- [SUPPLIED INFORMATION]:
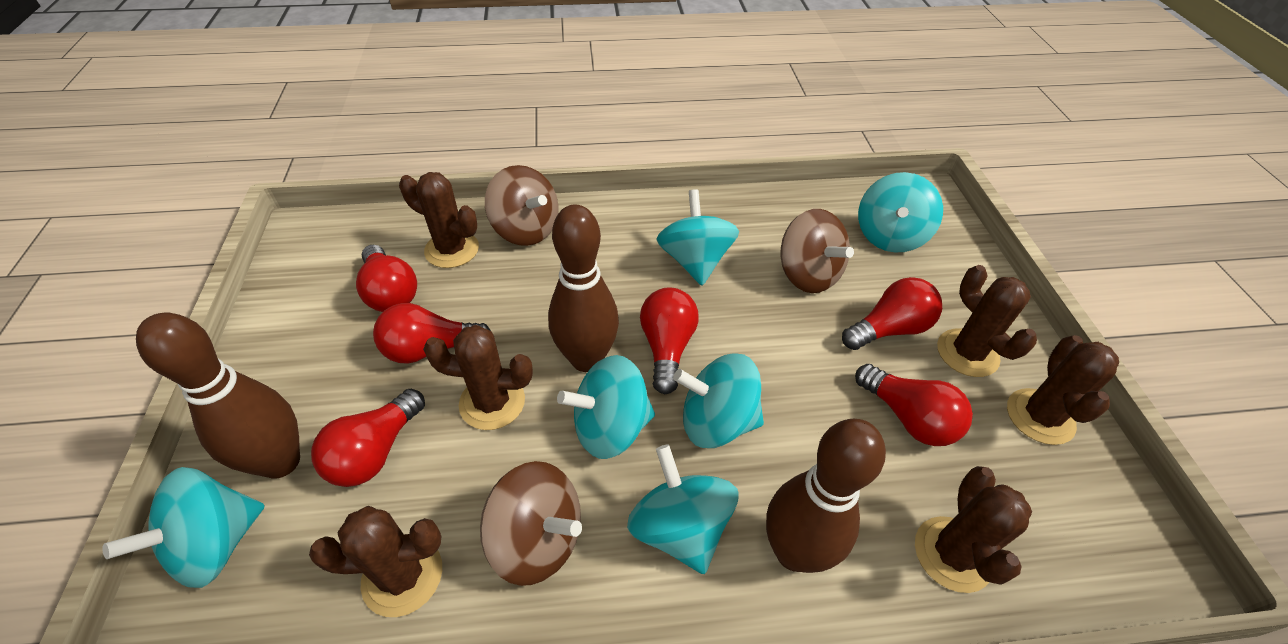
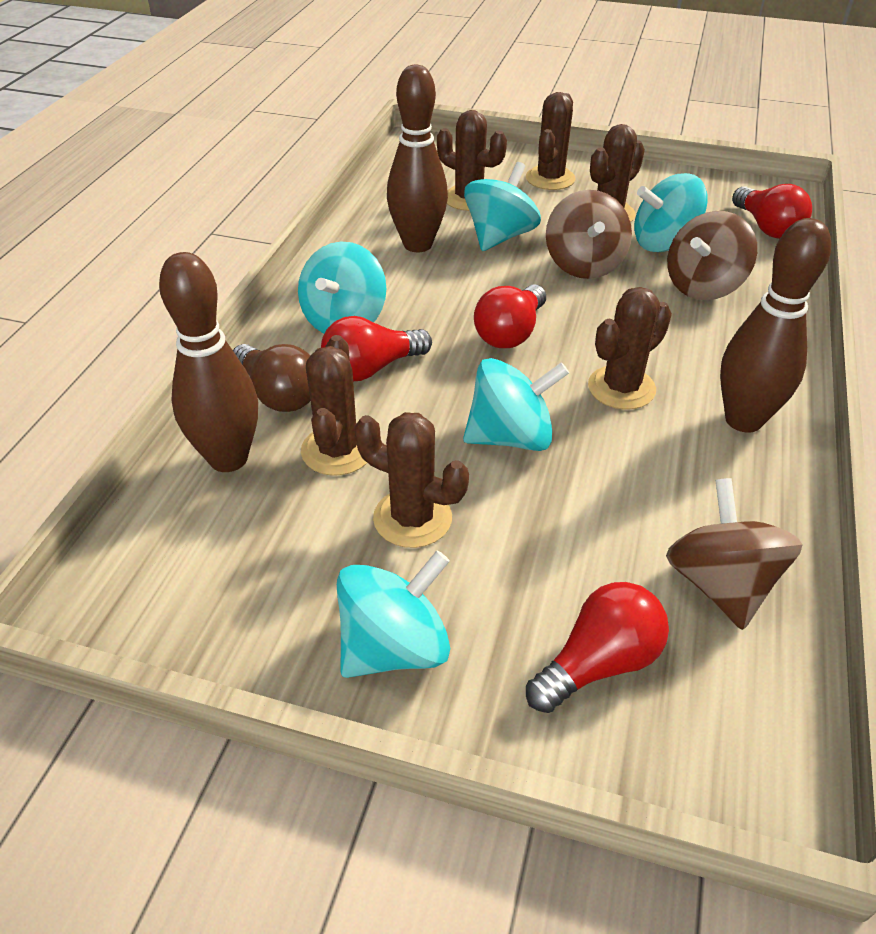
brown light bulb: 0 -> 1
red light bulb: 6 -> 4
turquoise spinning top: 6 -> 5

- [WHAT THE EXERCISE ASKS]:
Output the complete listing exactly. Pictures stay out.

- [EXERCISE OUTPUT]:
brown light bulb: 0 -> 1
red light bulb: 6 -> 4
turquoise spinning top: 6 -> 5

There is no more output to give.